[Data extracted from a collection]

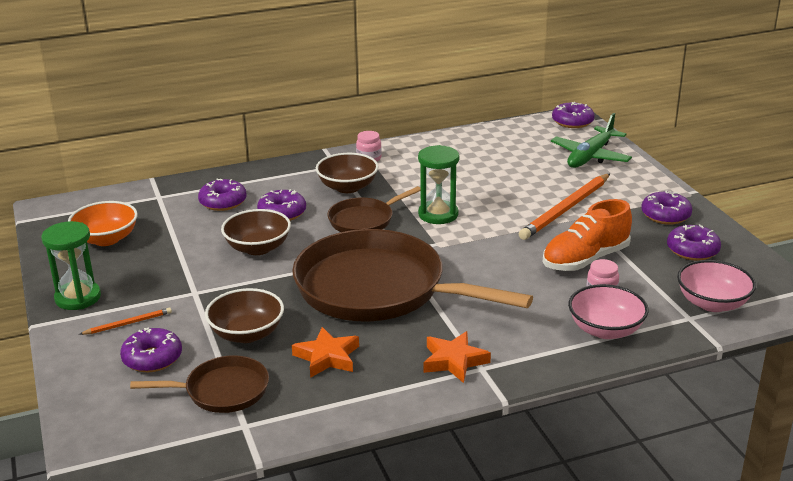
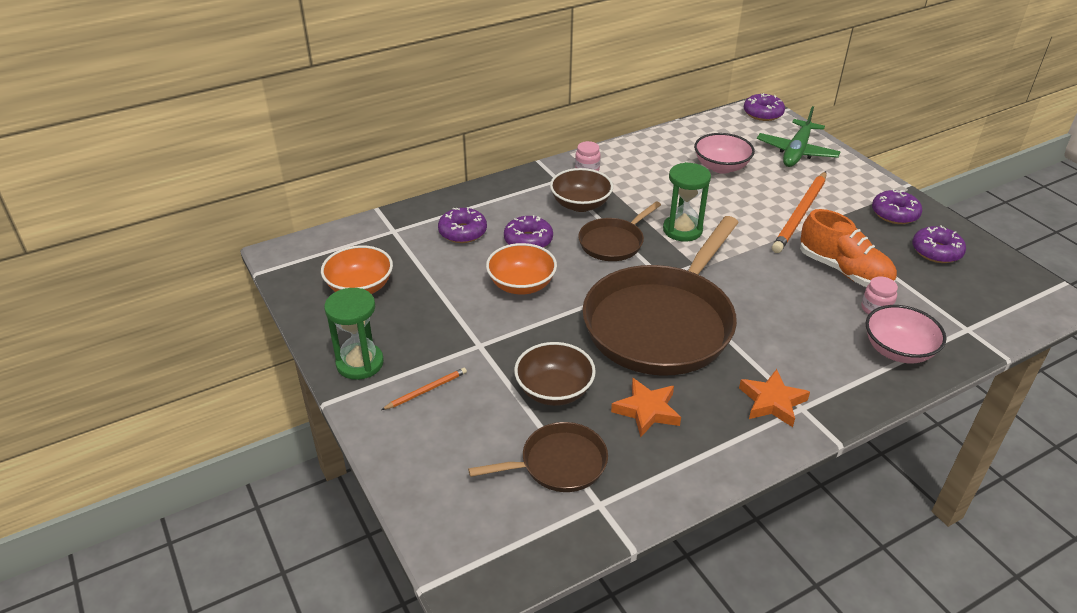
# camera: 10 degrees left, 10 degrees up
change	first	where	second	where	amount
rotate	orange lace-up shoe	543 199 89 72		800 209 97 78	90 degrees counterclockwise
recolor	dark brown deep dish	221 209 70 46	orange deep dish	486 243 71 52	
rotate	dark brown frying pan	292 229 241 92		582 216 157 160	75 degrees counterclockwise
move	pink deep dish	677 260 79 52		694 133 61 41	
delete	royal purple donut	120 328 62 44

* YOUR OBJECTIVE:
Return a copy of each line in the records above that has "deep" in it.

* YOUR SOLUTION:
recolor	dark brown deep dish	221 209 70 46	orange deep dish	486 243 71 52	
move	pink deep dish	677 260 79 52		694 133 61 41	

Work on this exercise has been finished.